# PROBLEM TO WORK ON
Look through the records below for the line with "treadmill: (154, 181)". Return that line and each one after it up to and including the line with "sofa: (726, 479)", exactly.

# DATA FOR PROCESSING
:::::
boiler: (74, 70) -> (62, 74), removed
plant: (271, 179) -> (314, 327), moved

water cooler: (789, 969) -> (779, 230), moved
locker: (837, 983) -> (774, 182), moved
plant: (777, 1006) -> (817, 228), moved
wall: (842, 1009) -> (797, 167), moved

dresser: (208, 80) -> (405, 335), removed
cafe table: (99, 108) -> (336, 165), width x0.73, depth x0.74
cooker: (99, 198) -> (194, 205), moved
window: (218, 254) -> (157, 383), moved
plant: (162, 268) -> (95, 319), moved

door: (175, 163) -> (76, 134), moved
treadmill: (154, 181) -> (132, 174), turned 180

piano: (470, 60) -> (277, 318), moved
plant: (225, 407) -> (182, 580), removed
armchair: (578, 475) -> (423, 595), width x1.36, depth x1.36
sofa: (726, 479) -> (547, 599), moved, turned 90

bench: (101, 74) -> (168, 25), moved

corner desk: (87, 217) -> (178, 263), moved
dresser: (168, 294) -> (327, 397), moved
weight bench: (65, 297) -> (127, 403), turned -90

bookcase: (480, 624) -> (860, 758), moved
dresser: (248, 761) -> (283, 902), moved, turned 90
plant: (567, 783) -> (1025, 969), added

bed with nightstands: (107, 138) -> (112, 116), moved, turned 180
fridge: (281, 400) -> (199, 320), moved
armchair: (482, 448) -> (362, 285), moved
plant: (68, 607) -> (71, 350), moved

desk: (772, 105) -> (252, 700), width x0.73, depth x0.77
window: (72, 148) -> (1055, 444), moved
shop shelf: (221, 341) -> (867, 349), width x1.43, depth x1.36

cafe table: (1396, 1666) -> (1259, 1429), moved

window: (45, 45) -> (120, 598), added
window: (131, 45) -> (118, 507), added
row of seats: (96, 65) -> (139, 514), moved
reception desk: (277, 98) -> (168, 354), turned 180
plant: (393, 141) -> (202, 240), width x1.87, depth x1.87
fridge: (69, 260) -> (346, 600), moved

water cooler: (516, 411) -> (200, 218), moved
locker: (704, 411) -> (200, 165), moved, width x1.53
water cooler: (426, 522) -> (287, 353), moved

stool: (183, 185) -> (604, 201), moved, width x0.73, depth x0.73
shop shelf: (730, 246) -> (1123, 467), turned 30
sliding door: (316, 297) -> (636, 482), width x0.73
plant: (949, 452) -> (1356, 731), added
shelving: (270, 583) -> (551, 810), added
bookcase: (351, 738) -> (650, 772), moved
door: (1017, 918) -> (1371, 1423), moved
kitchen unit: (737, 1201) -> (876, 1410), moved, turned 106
:::::
# TASK RESULT
treadmill: (154, 181) -> (132, 174), turned 180

piano: (470, 60) -> (277, 318), moved
plant: (225, 407) -> (182, 580), removed
armchair: (578, 475) -> (423, 595), width x1.36, depth x1.36
sofa: (726, 479) -> (547, 599), moved, turned 90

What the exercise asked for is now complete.